----- INFORMATION GIVEN -----

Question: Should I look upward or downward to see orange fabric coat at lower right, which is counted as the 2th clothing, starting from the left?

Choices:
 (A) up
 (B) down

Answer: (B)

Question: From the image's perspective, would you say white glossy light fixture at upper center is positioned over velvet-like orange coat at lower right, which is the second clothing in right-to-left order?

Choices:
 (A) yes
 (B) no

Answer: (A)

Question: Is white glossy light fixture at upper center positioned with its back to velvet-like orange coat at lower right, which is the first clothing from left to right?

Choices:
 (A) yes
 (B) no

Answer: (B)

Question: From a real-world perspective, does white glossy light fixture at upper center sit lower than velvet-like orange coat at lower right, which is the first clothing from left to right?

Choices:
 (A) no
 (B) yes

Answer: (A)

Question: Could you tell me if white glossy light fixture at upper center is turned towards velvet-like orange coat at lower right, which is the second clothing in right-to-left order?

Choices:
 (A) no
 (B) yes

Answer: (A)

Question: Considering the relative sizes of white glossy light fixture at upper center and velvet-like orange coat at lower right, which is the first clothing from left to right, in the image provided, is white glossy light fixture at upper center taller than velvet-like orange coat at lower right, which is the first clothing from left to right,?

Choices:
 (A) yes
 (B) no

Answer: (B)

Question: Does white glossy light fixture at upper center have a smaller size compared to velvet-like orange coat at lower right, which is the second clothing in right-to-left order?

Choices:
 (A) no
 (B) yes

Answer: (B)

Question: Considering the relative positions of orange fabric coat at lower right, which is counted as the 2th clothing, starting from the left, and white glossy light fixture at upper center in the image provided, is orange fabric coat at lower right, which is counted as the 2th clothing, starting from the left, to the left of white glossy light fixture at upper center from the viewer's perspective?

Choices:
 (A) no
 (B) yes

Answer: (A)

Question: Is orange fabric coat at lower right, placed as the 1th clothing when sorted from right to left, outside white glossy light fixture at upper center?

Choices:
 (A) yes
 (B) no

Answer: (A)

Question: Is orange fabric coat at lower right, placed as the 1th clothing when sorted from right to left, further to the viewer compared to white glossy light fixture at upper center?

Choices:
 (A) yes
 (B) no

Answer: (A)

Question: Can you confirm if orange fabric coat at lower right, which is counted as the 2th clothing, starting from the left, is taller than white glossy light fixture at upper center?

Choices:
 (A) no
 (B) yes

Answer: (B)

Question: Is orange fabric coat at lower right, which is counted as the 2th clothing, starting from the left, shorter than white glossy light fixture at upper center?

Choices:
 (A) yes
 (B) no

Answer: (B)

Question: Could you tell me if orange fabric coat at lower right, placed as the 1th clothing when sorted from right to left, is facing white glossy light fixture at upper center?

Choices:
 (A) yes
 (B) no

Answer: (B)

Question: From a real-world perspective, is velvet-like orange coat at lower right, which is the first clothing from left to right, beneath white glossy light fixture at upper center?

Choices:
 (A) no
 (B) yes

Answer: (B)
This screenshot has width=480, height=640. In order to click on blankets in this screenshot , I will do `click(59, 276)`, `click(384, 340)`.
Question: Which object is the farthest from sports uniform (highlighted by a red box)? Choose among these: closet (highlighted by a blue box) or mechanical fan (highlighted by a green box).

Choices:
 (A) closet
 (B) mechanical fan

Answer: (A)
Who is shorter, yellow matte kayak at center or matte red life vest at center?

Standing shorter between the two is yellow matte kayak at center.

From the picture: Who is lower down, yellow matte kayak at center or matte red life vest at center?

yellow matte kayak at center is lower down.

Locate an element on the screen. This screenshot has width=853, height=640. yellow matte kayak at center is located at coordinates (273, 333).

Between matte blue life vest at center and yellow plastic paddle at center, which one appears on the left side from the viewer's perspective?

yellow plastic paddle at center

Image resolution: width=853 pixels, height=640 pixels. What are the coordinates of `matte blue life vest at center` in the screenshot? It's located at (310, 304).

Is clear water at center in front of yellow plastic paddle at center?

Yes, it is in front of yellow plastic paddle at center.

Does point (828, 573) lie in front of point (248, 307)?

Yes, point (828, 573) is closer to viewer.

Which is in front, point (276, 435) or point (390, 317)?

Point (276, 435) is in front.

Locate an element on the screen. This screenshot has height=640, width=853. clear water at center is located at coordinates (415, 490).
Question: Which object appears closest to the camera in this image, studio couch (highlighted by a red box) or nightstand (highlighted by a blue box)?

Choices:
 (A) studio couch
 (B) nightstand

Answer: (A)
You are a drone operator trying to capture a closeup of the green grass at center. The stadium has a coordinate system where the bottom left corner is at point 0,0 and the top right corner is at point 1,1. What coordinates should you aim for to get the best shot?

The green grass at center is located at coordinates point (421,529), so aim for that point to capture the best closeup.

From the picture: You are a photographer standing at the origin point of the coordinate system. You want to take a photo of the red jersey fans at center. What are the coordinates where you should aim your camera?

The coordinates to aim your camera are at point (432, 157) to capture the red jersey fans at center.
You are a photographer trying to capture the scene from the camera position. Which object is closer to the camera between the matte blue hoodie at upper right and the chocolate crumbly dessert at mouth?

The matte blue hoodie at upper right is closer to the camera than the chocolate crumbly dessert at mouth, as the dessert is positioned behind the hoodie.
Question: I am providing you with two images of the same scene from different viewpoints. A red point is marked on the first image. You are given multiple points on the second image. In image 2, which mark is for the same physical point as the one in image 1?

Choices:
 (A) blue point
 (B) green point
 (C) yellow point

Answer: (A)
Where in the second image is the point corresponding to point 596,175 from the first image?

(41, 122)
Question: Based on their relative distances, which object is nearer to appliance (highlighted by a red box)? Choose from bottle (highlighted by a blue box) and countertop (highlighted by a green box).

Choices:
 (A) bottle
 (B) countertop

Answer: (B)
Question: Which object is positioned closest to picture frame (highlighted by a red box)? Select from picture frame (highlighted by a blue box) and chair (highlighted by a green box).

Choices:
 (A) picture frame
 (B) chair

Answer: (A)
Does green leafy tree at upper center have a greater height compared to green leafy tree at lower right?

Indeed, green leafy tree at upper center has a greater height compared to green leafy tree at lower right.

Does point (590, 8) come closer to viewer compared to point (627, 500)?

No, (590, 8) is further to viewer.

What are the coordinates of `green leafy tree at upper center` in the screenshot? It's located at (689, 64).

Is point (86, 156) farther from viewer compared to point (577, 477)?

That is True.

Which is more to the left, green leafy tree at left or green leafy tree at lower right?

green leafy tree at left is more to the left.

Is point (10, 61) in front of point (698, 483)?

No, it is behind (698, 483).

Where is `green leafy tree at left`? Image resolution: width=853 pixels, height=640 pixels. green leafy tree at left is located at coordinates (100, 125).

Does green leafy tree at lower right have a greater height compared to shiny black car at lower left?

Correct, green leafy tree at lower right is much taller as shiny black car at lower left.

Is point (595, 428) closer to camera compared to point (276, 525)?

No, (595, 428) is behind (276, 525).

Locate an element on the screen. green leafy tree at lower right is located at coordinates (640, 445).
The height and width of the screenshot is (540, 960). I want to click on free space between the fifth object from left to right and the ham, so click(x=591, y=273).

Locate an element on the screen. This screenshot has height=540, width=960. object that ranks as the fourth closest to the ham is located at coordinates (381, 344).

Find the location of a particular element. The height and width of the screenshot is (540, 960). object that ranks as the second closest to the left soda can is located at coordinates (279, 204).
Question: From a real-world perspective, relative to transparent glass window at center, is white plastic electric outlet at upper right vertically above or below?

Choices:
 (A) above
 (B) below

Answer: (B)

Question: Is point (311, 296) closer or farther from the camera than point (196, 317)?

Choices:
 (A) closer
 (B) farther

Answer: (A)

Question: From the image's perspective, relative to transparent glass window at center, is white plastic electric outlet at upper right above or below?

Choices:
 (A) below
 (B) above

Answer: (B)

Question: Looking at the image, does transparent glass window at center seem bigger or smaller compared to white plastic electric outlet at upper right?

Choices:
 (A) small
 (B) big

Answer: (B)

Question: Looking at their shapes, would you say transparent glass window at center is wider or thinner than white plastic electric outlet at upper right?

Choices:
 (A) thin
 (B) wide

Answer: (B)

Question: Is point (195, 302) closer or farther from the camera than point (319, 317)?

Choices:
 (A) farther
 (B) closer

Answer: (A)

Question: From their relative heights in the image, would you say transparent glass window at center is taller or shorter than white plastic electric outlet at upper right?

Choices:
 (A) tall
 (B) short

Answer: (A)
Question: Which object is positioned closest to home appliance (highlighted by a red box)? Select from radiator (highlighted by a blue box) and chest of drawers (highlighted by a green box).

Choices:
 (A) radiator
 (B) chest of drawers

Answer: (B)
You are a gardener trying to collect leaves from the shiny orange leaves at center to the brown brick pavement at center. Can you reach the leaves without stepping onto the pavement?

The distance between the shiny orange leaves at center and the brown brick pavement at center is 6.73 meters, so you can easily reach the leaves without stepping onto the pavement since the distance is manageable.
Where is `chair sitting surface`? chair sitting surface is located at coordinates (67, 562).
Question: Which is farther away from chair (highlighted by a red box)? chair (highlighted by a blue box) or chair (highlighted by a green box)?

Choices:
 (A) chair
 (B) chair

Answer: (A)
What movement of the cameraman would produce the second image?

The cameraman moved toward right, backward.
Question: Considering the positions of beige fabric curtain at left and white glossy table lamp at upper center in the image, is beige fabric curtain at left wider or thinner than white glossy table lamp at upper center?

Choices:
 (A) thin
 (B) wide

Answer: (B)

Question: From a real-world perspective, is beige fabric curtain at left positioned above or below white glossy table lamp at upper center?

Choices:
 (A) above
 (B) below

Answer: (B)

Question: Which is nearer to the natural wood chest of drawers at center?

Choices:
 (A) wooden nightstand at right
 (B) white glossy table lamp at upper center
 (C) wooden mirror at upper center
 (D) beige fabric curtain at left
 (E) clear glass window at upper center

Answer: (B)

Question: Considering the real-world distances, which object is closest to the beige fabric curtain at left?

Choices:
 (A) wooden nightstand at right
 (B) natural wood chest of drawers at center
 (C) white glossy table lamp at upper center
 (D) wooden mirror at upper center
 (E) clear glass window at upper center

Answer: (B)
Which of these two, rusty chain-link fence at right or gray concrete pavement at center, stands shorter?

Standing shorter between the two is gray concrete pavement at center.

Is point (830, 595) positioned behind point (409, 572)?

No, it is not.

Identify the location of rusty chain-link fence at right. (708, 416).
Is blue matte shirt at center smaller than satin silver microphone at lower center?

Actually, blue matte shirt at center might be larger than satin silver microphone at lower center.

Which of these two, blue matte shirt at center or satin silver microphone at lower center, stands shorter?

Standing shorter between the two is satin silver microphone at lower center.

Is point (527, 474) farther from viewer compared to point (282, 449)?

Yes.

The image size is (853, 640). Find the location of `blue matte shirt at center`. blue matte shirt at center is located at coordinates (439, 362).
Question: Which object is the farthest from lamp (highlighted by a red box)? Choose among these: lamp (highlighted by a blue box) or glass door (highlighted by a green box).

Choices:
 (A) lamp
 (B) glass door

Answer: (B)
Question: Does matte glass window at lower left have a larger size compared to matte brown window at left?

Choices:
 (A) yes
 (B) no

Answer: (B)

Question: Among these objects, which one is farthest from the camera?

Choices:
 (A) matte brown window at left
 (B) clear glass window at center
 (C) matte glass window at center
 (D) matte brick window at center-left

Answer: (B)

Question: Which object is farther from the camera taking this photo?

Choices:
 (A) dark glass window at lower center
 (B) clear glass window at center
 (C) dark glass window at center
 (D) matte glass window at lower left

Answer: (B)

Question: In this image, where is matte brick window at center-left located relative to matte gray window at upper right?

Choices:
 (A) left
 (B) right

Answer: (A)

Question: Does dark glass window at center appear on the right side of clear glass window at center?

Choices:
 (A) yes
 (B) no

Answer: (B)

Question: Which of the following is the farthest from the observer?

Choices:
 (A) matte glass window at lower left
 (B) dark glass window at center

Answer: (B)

-----

- _SET EXERCISE_: How many of the lines above contain the word "distances"? Reply with the number alone.

- _EXPECTED OUTPUT_: 2